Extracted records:

■ ■ ■

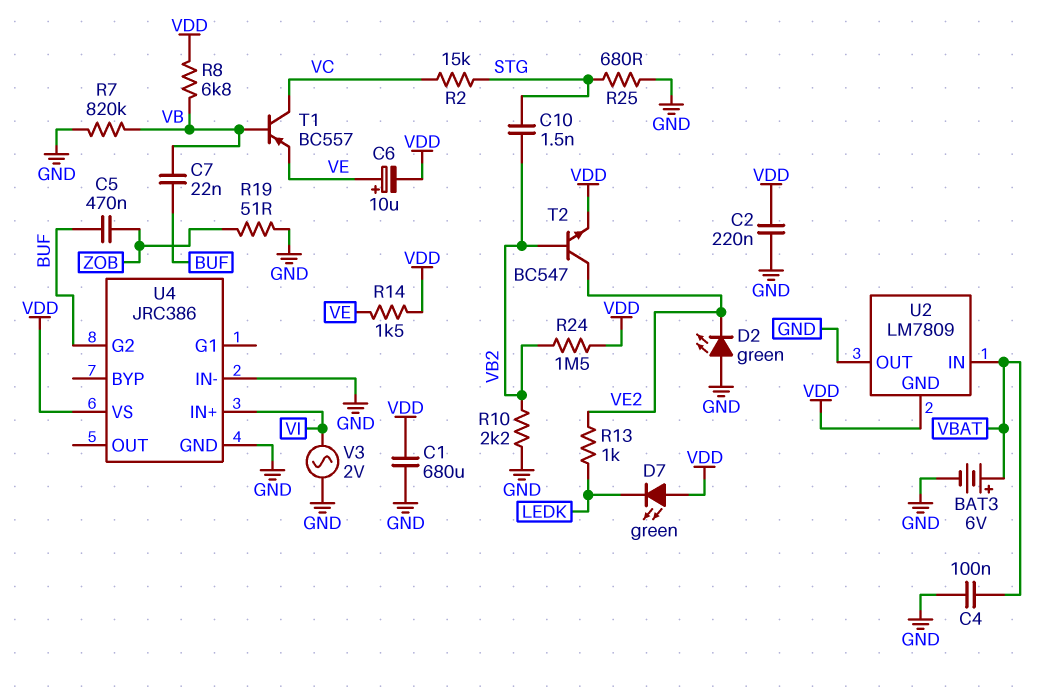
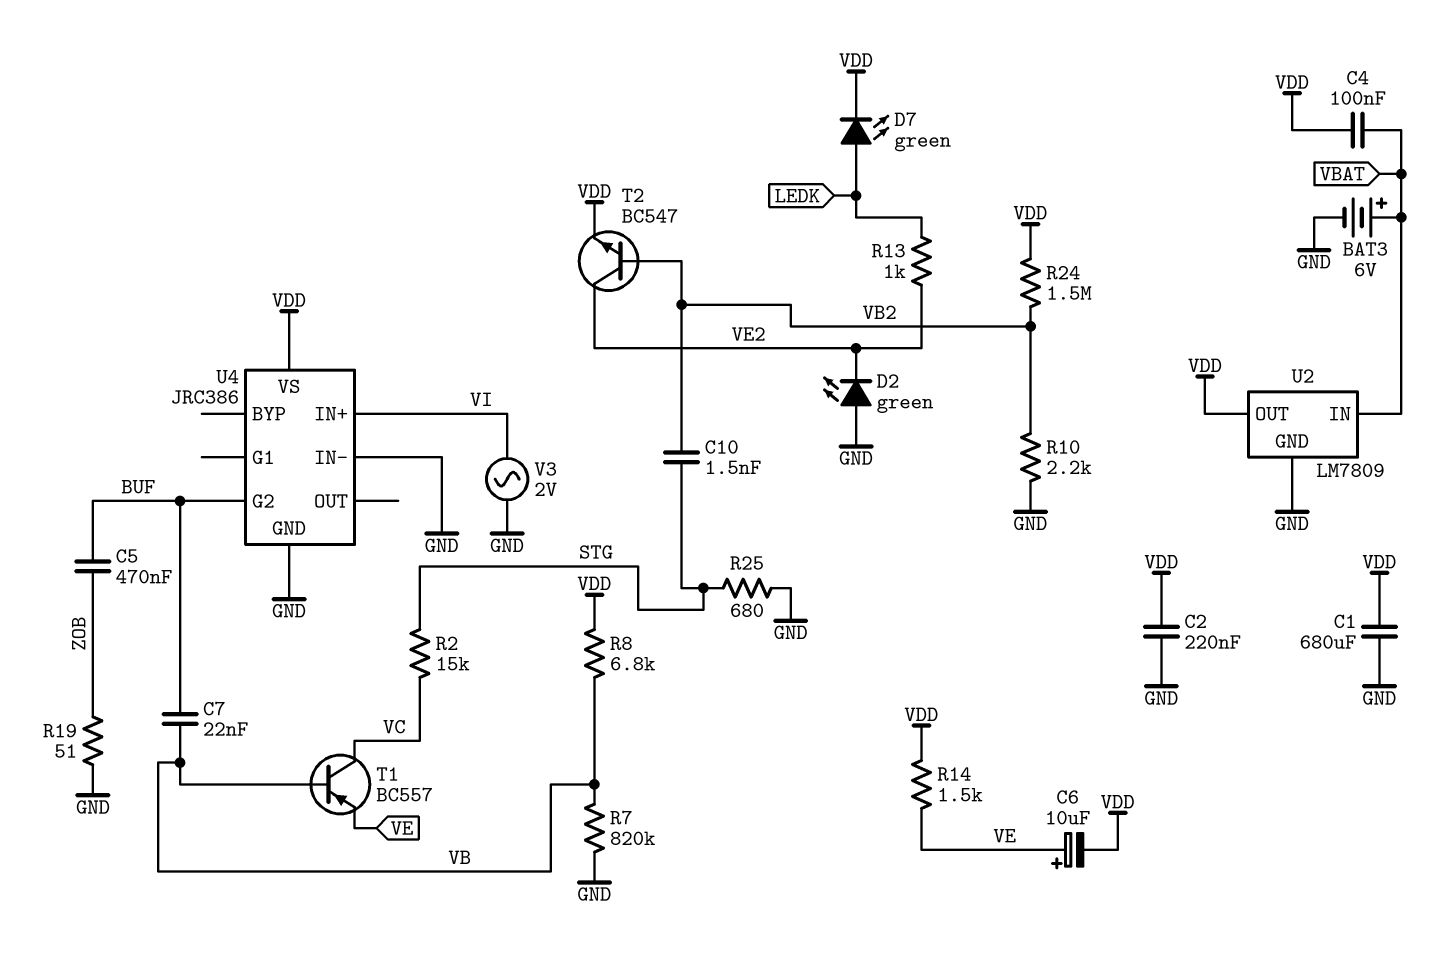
C4: 100nF (GND, VBAT) -> 100nF (VBAT, VDD)
D7: LED green (A VDD, K LEDK) -> LED green (A LEDK, K VDD)
U2 pin GND: VDD -> GND
U2 pin OUT: GND -> VDD

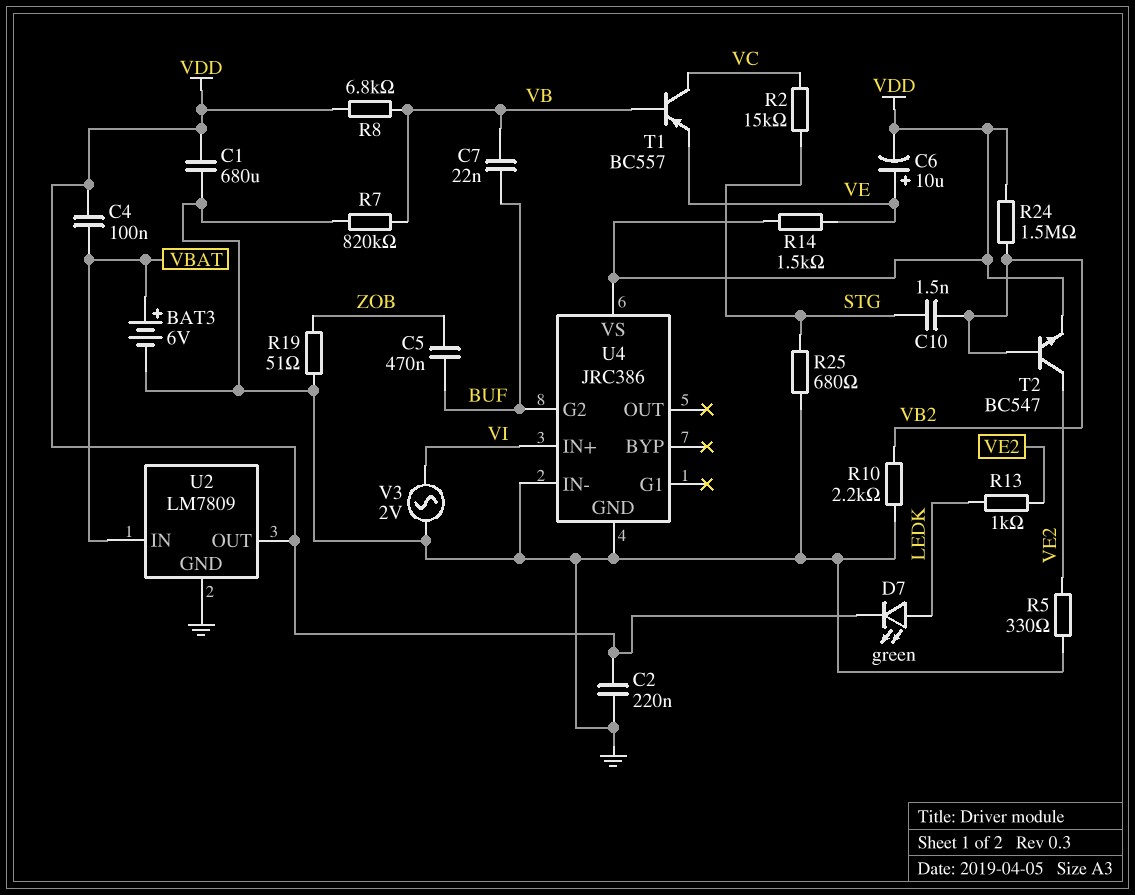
D2: LED green (A GND, K VE2) -> none
R5: none -> 330 (GND, VE2)

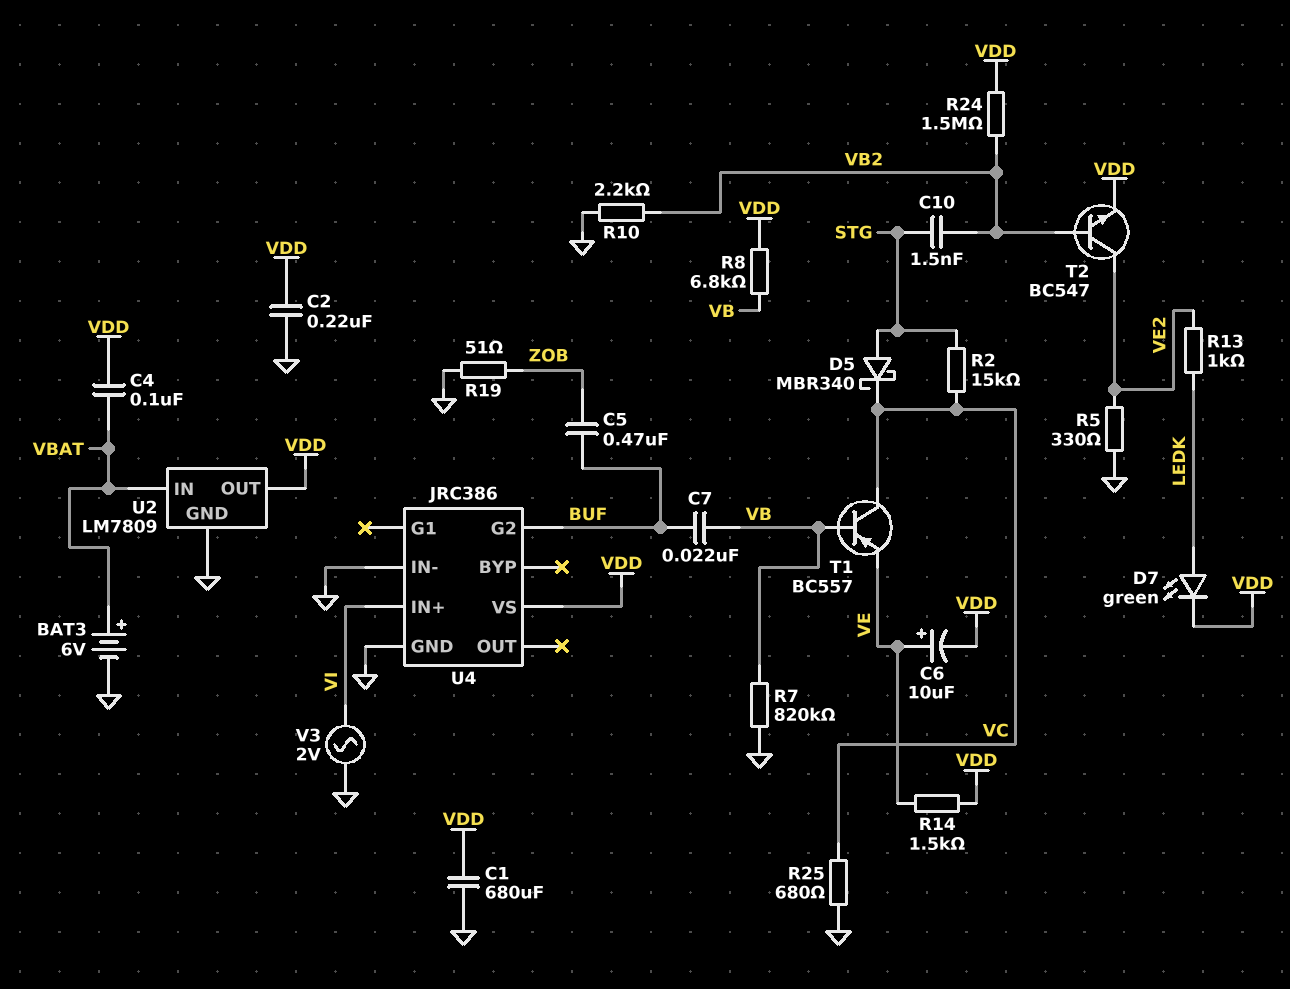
D5: none -> schottky MBR340 (A STG, K VC)
R25: 680 (GND, STG) -> 680 (GND, VC)

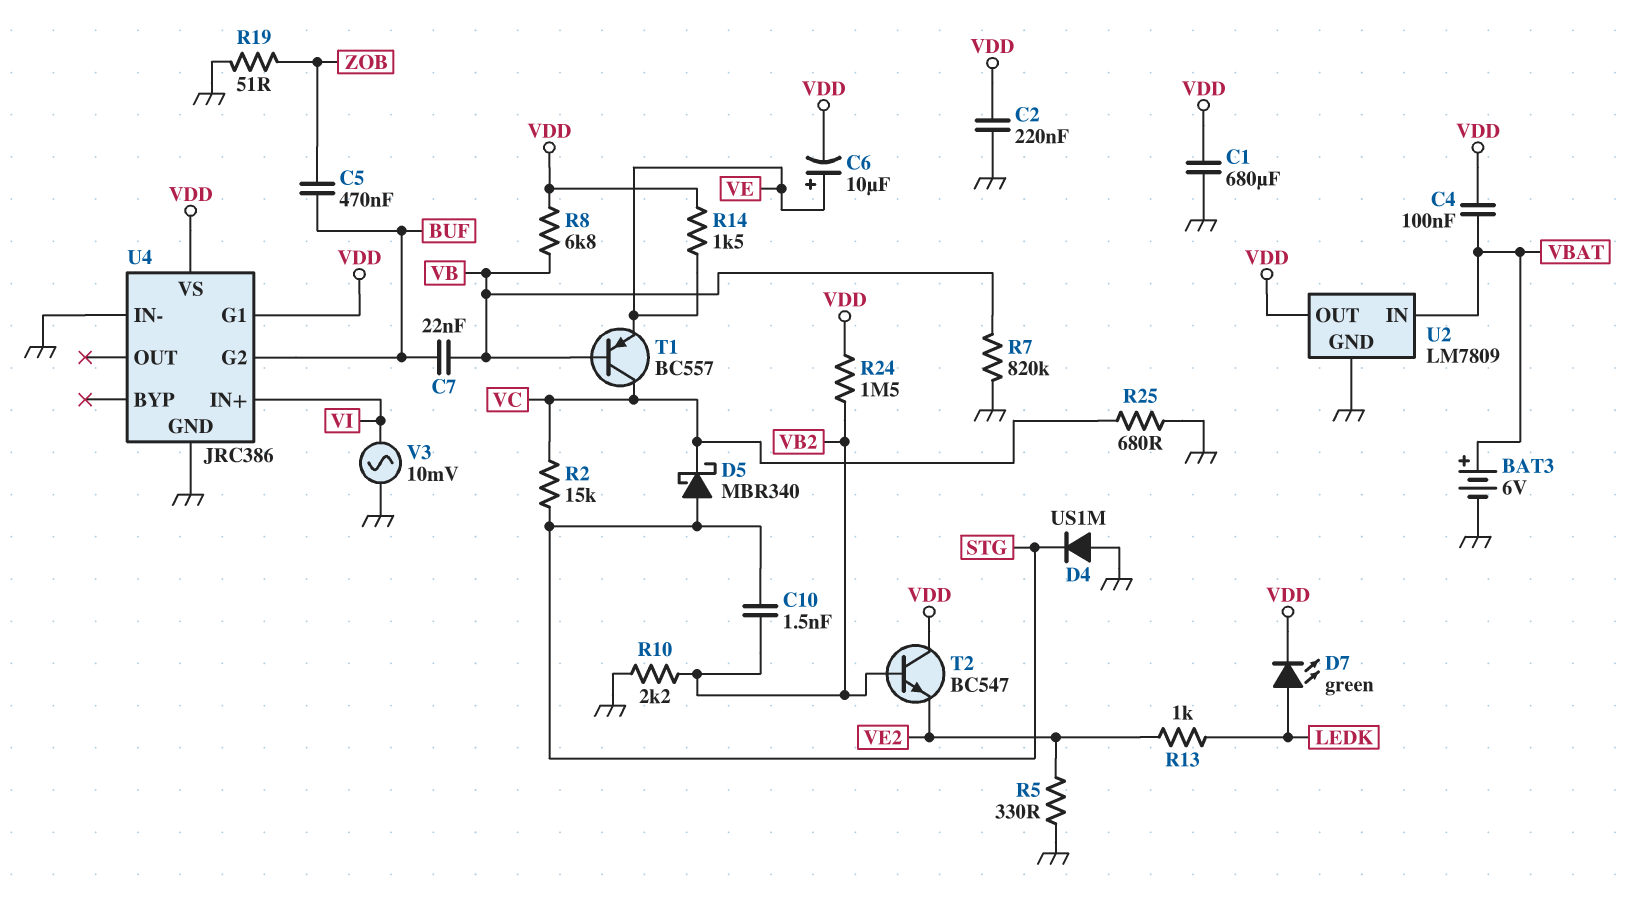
D4: none -> diode US1M (A GND, K STG)
T2: NPN BC547 (B VB2, C VE2, E VDD) -> NPN BC547 (B VB2, C VDD, E VE2)
U4 pin G1: none -> VDD
V3: AC 2V (GND, VI) -> AC 10mV (GND, VI)

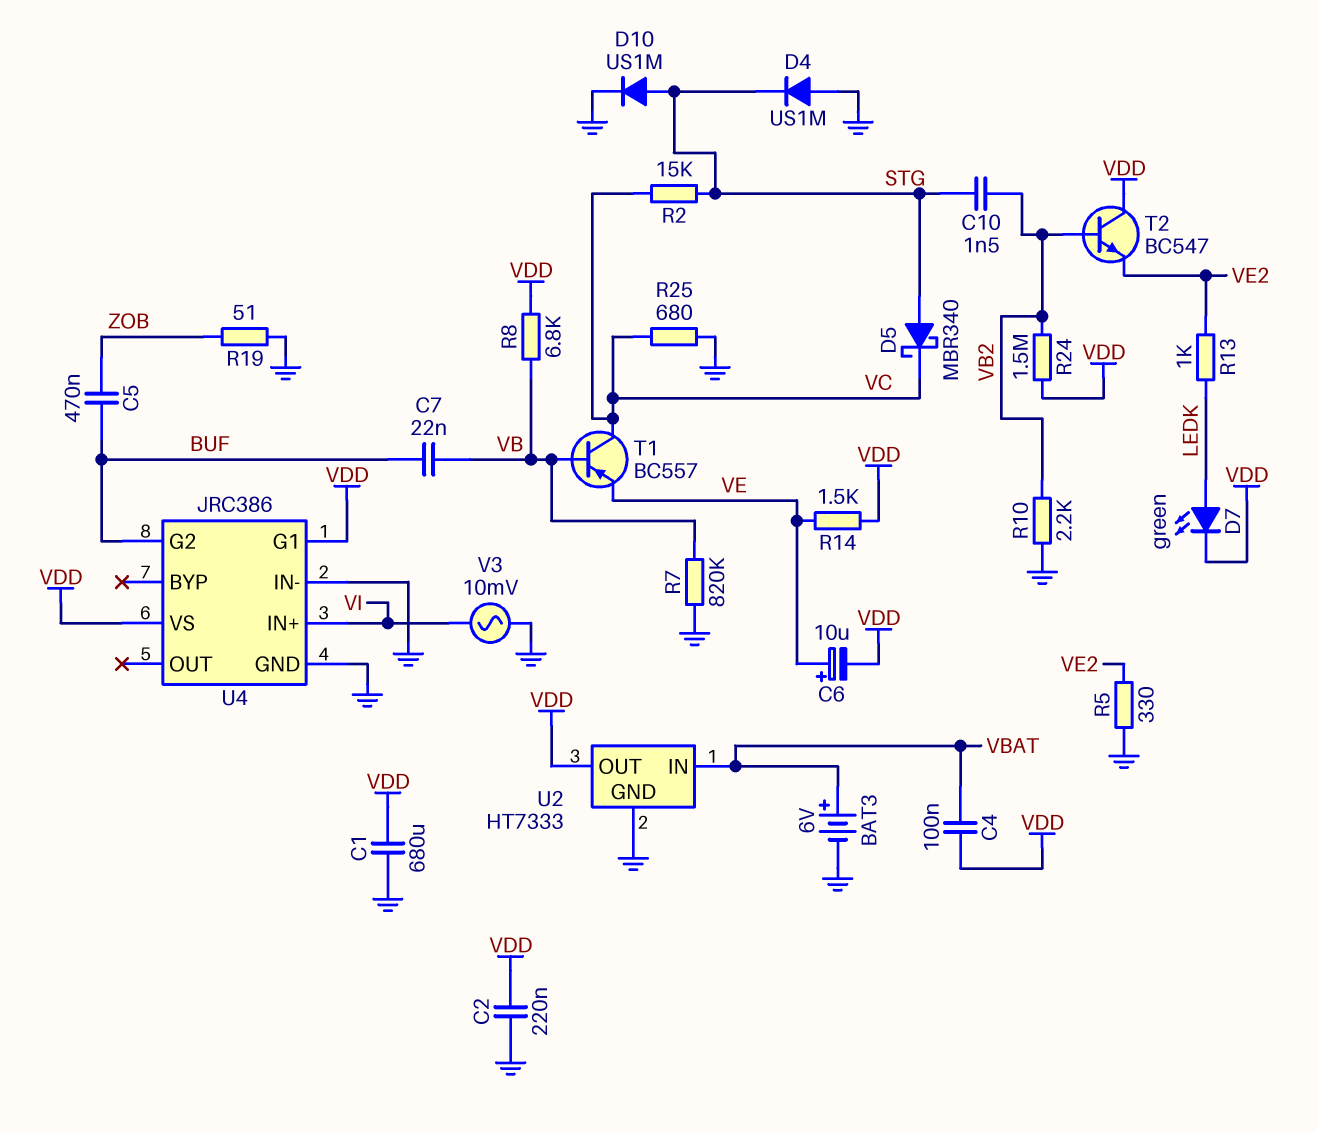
D10: none -> diode US1M (A STG, K GND)
U2: LM7809 -> HT7333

■ ■ ■

What is expected —
Letter for letter, reproduce every record above and skip the pictures.

The completed task —
C4: 100nF (GND, VBAT) -> 100nF (VBAT, VDD)
D7: LED green (A VDD, K LEDK) -> LED green (A LEDK, K VDD)
U2 pin GND: VDD -> GND
U2 pin OUT: GND -> VDD

D2: LED green (A GND, K VE2) -> none
R5: none -> 330 (GND, VE2)

D5: none -> schottky MBR340 (A STG, K VC)
R25: 680 (GND, STG) -> 680 (GND, VC)

D4: none -> diode US1M (A GND, K STG)
T2: NPN BC547 (B VB2, C VE2, E VDD) -> NPN BC547 (B VB2, C VDD, E VE2)
U4 pin G1: none -> VDD
V3: AC 2V (GND, VI) -> AC 10mV (GND, VI)

D10: none -> diode US1M (A STG, K GND)
U2: LM7809 -> HT7333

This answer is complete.